**What you will do:** The output should be all lines of the entries below in which the word "purple" occurs.

(Input records begins)

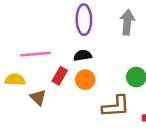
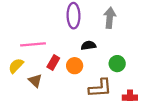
black semicircle: (83, 55) -> (88, 45), moved
yellow semicircle: (15, 80) -> (16, 66), turned -49

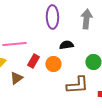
brown triangle: (35, 81) -> (16, 78), turned 40

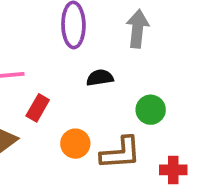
orange circle: (53, 64) -> (75, 144), moved

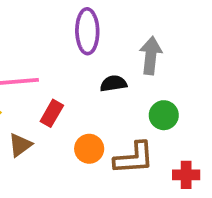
gray arrow: (137, 29) -> (151, 56), moved

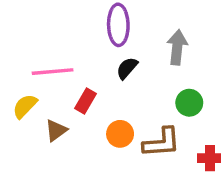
black semicircle: (113, 83) -> (127, 68), moved, turned -40

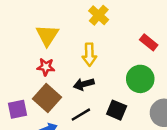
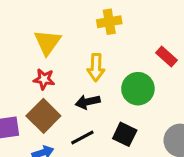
yellow cross: (99, 15) -> (109, 22), turned 36
green circle: (140, 79) -> (138, 89), moved

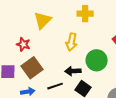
red star: (44, 79) -> (23, 44), moved
black arrow: (88, 102) -> (73, 71), moved

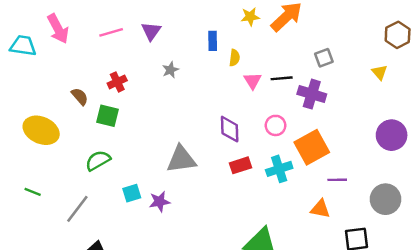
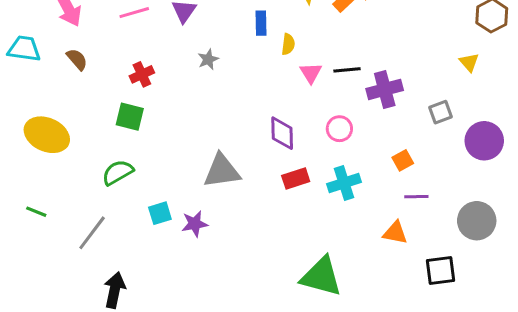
cyan trapezoid: (23, 46) -> (24, 49), moved
gray square: (324, 58) -> (440, 112), moved
purple cross: (312, 94) -> (385, 89), turned -32
brown semicircle: (80, 96) -> (77, 59), moved
orange square: (312, 147) -> (403, 160), moved, size x0.5

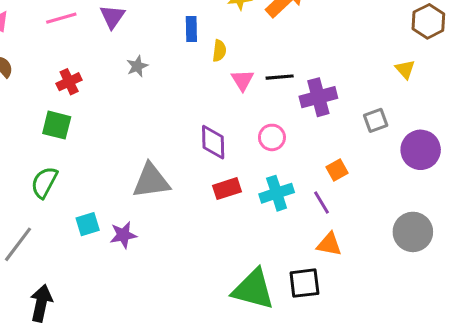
green semicircle: (118, 172) -> (44, 182), turned -32
purple line: (416, 197) -> (322, 202), moved, turned 60
black square: (440, 270) -> (304, 283), moved

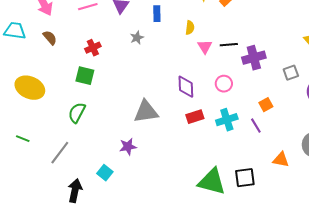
blue rectangle: (191, 29) -> (157, 14), moved
cyan square: (88, 224) -> (105, 173), moved, turned -35
orange triangle: (329, 244) -> (281, 160), moved

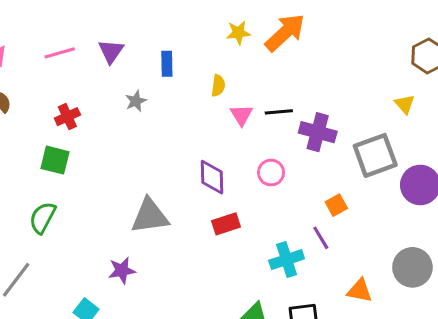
purple cross: (254, 58) -> (318, 132), turned 30
gray square: (291, 73) -> (375, 155), size x1.8
cyan cross: (227, 120) -> (287, 260), moved

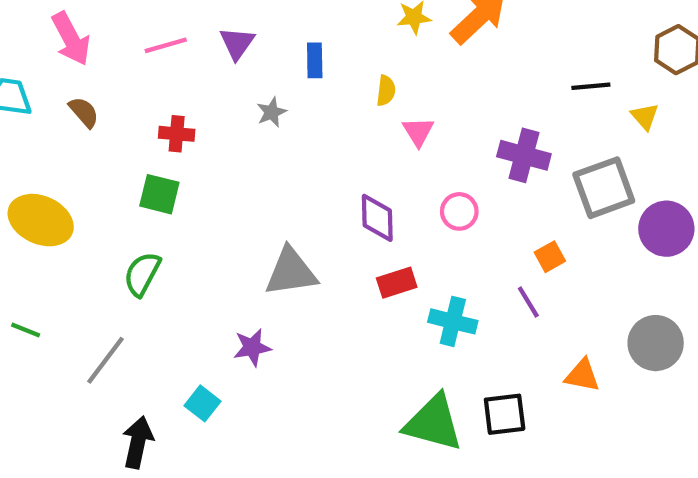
black line: (279, 112) -> (591, 86), moved
red cross: (67, 117) -> (177, 134), turned 30
cyan cross: (287, 260) -> (453, 321), moved, turned 32

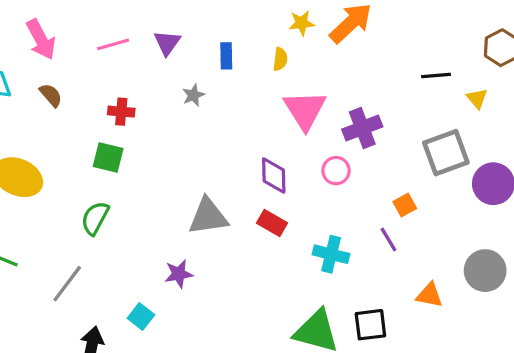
yellow semicircle: (386, 91) -> (280, 59), moved
pink triangle: (418, 132) -> (305, 110), size x1.8
purple cross: (524, 155) -> (362, 128), moved, turned -36
red rectangle: (397, 283) -> (272, 223), moved, turned 48

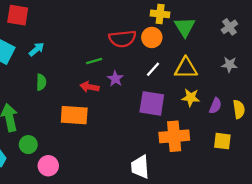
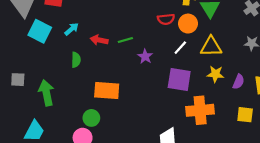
orange circle: (152, 37) -> (188, 24), moved
red semicircle: (122, 39) -> (166, 19), moved, size x0.7
red arrow: (89, 87) -> (99, 40), moved
green circle: (28, 145) -> (91, 118), moved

(Input records ends)

**Result of the exercise:**
purple cross: (312, 94) -> (385, 89), turned -32
purple line: (416, 197) -> (322, 202), moved, turned 60
purple cross: (254, 58) -> (318, 132), turned 30
purple cross: (524, 155) -> (362, 128), moved, turned -36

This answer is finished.